WHAT THE TASK REQUIRES
For the listing below, give the number of lines that contain the word "pentagon" and no other text.
***** AVAILABLE DATA *****
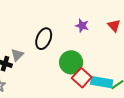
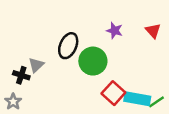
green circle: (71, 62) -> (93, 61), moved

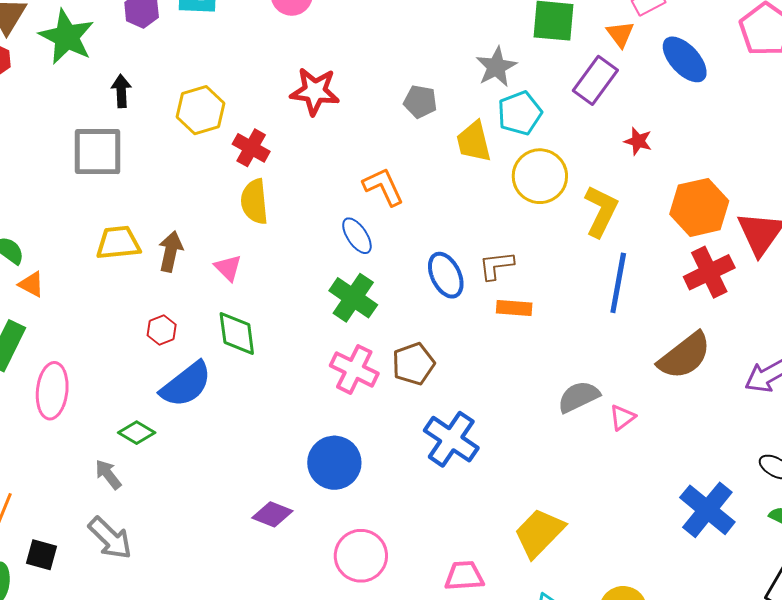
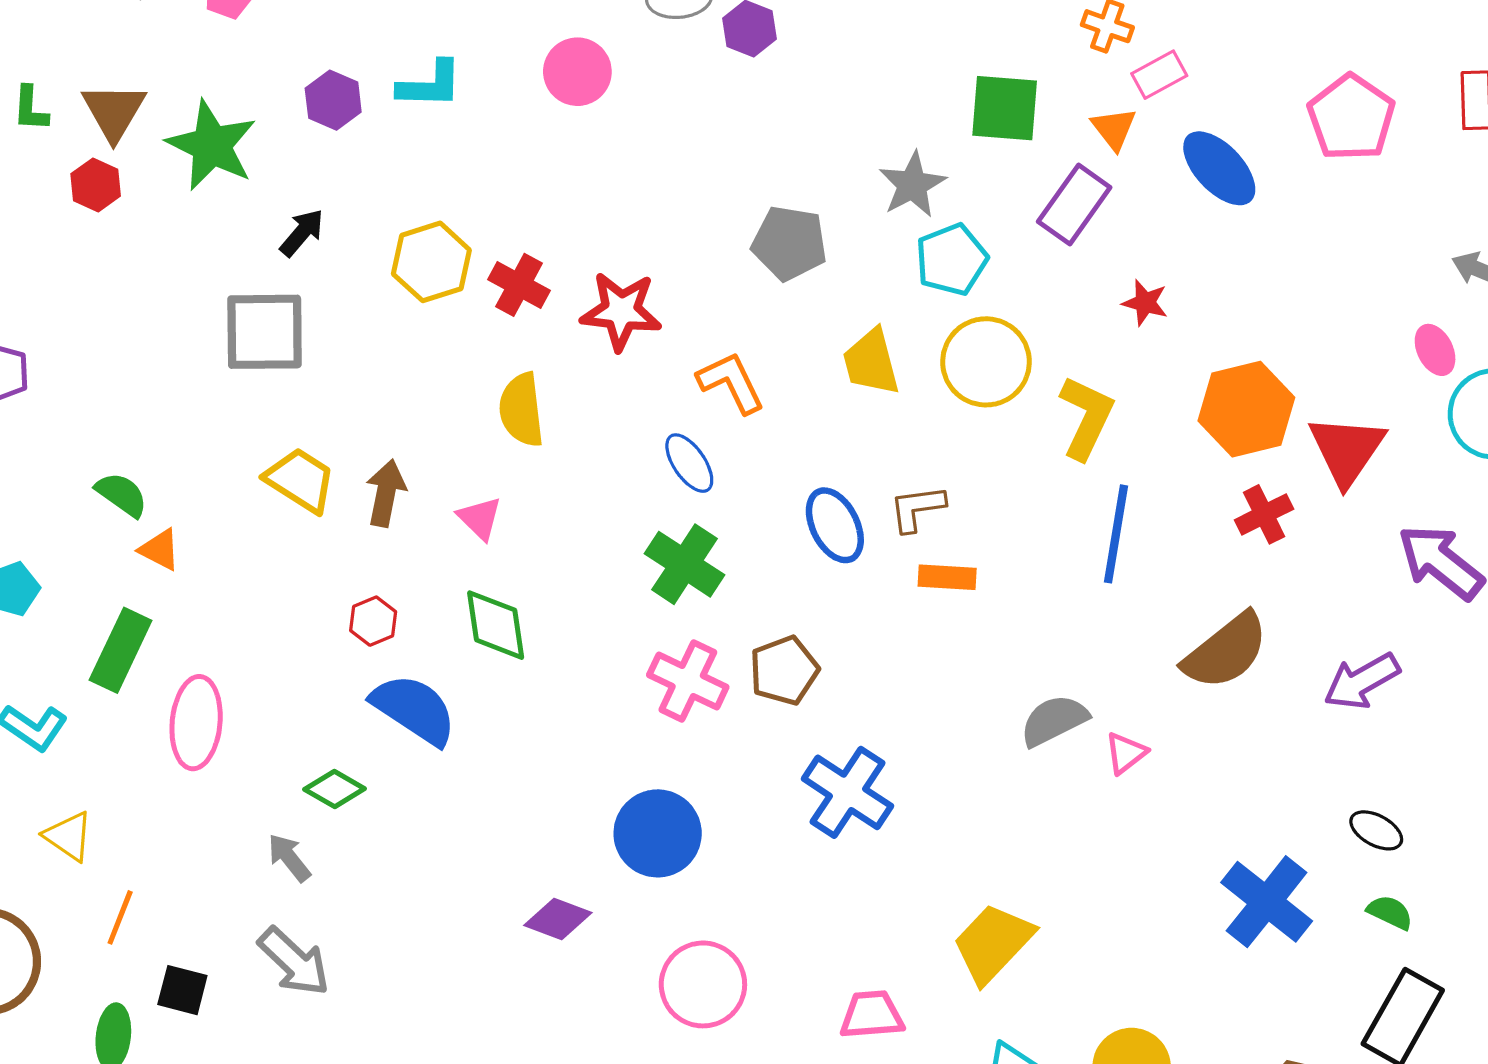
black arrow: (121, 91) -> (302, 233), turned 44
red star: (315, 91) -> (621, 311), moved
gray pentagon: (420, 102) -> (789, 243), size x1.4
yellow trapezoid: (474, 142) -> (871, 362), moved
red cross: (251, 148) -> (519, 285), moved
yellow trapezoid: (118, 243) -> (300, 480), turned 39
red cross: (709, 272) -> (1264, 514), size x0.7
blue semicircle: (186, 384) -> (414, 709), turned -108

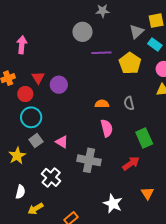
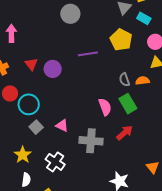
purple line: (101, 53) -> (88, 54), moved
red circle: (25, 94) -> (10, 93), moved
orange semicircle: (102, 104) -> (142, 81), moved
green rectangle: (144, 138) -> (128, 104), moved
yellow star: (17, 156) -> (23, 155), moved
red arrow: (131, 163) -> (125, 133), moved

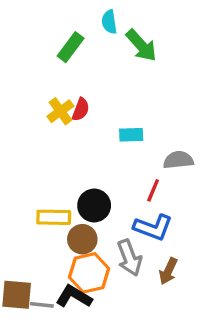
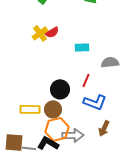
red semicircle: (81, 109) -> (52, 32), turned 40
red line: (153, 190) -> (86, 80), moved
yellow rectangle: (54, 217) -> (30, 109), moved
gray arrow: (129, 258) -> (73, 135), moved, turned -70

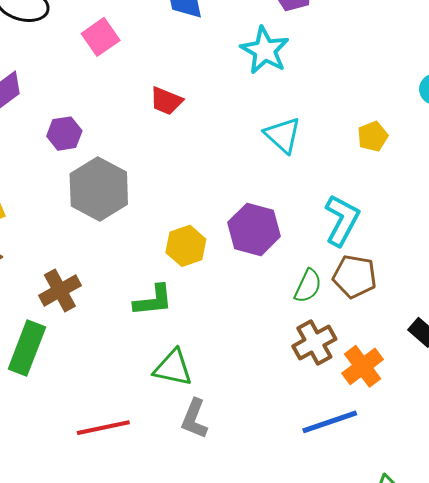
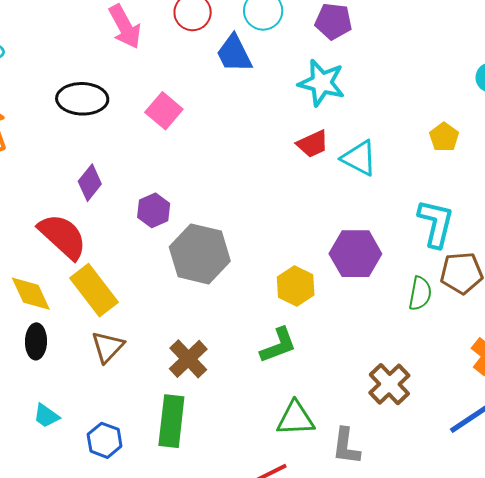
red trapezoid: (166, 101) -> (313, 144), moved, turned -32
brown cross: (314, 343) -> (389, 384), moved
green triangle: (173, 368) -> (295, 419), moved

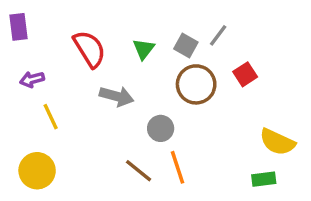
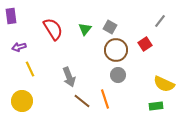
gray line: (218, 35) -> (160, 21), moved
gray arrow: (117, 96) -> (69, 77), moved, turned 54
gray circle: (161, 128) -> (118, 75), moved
*****
***** AVAILABLE DATA *****
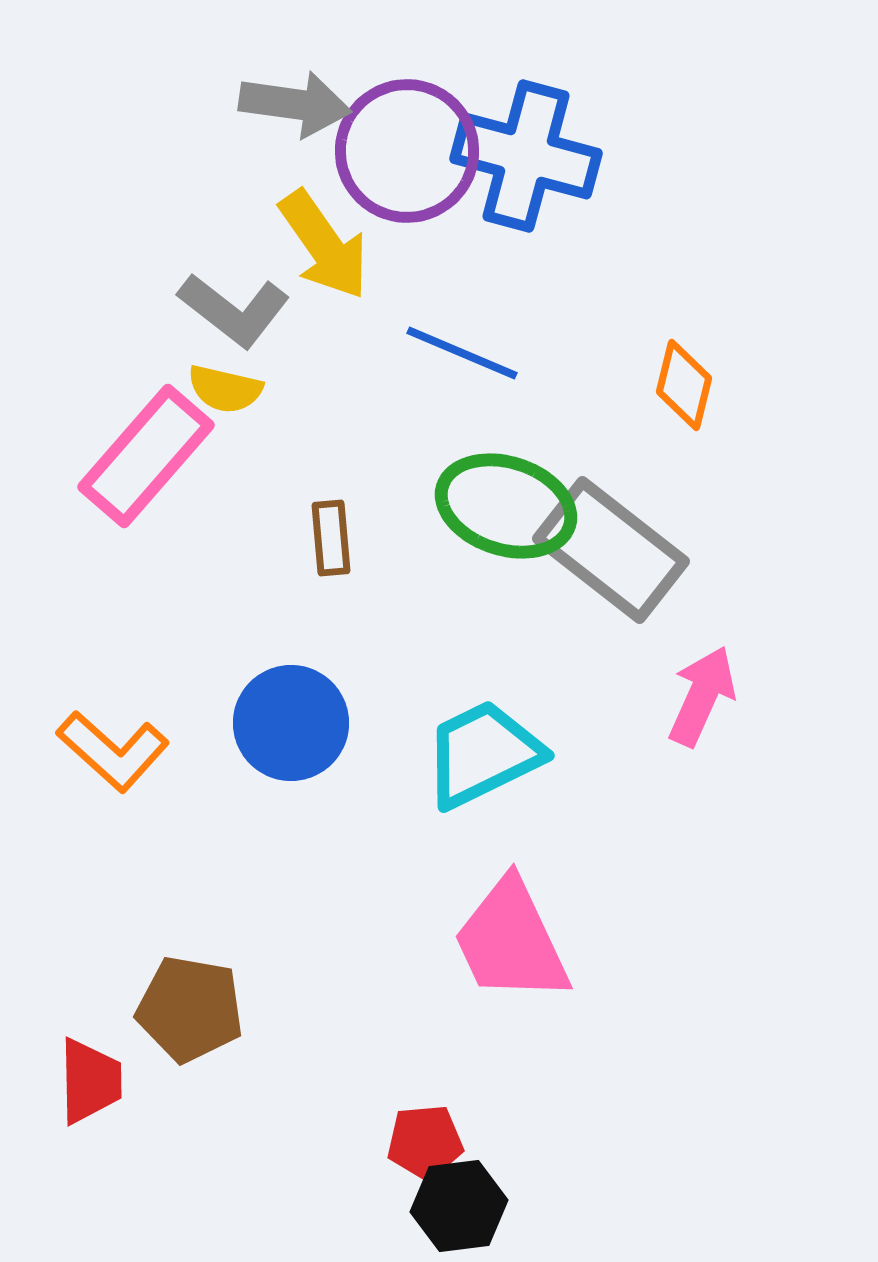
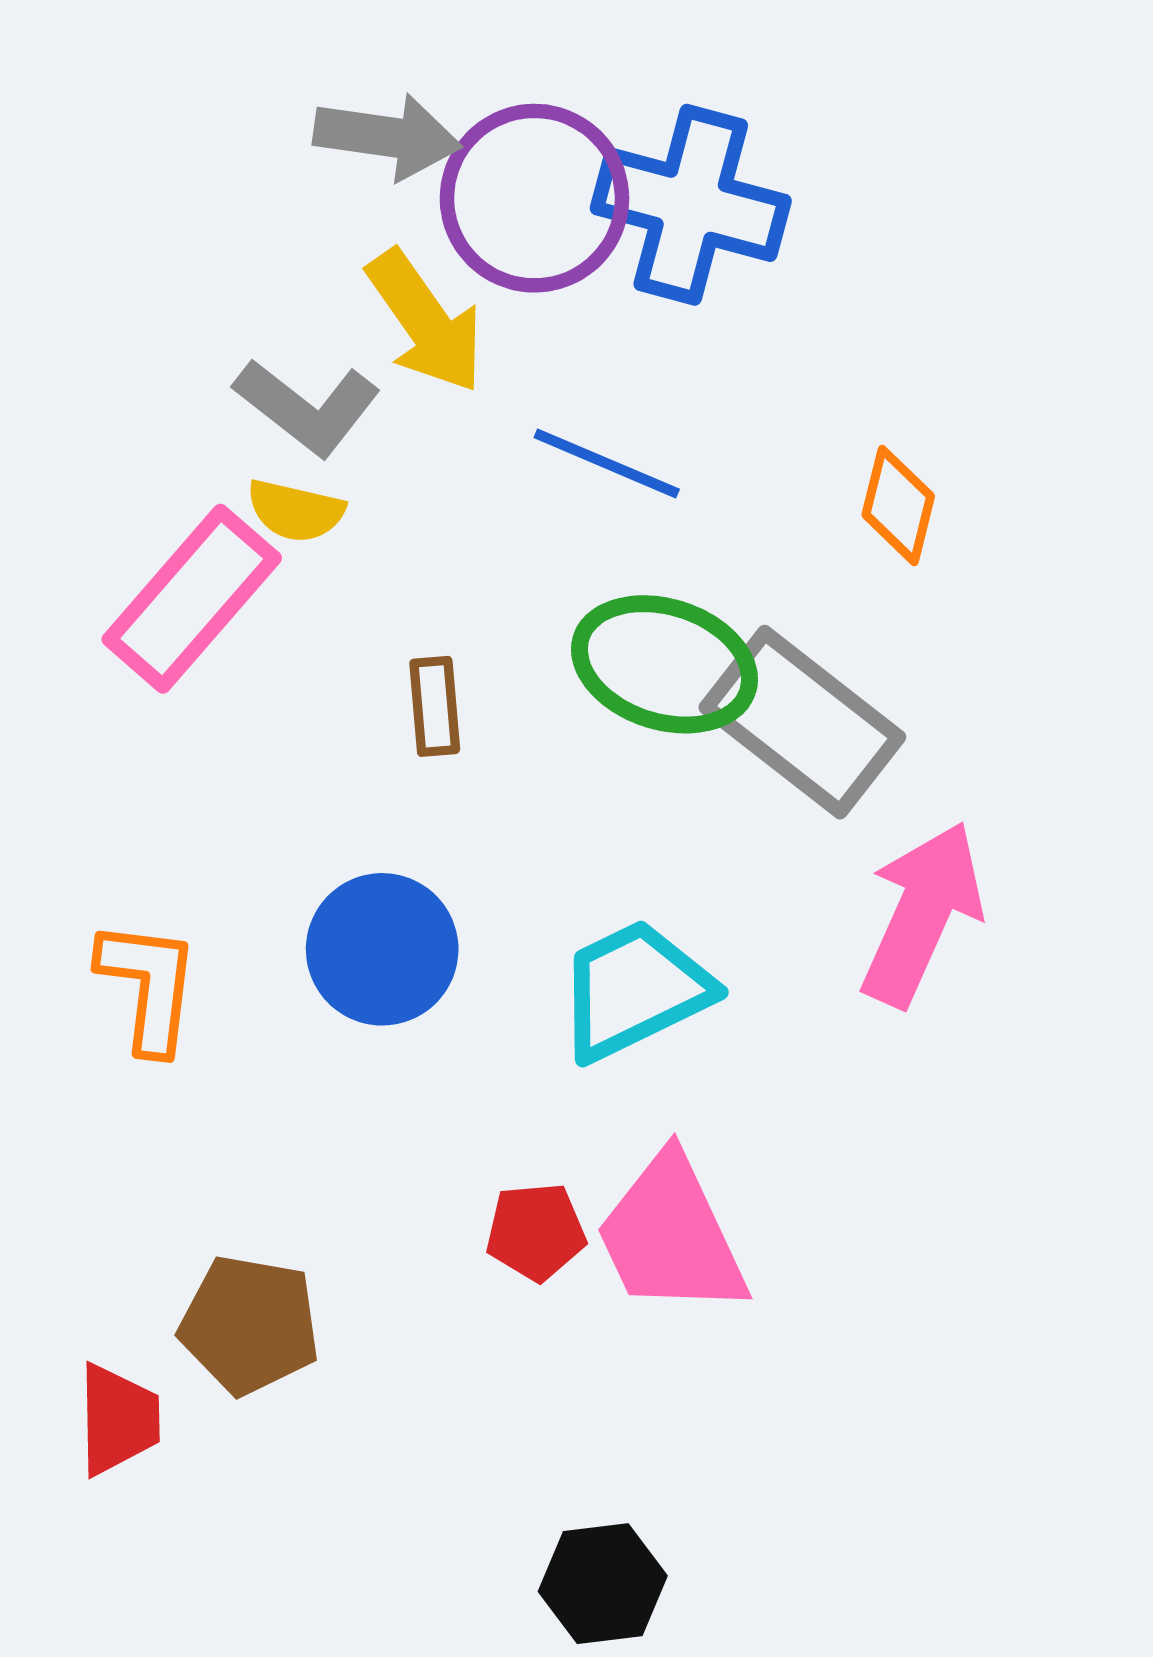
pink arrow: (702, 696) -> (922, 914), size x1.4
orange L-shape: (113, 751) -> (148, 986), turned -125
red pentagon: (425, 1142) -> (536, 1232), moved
*****
***** AVAILABLE DATA *****
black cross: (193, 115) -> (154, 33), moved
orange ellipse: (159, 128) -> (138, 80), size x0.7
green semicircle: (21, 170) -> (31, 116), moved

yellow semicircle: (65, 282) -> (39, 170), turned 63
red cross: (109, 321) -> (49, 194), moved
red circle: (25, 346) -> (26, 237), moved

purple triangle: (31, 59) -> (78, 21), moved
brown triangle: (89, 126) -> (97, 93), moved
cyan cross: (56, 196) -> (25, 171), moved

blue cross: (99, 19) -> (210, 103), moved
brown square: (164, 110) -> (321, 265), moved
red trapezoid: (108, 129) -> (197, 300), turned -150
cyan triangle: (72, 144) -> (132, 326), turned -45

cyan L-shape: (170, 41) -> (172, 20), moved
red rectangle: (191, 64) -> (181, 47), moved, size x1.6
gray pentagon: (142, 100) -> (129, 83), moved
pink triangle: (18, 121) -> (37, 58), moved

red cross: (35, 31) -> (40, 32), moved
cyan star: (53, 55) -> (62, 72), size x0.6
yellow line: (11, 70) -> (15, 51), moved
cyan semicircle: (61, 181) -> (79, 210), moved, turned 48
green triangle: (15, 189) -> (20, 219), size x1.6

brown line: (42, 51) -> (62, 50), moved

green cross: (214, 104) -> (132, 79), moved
*****
ANSWER AREA
3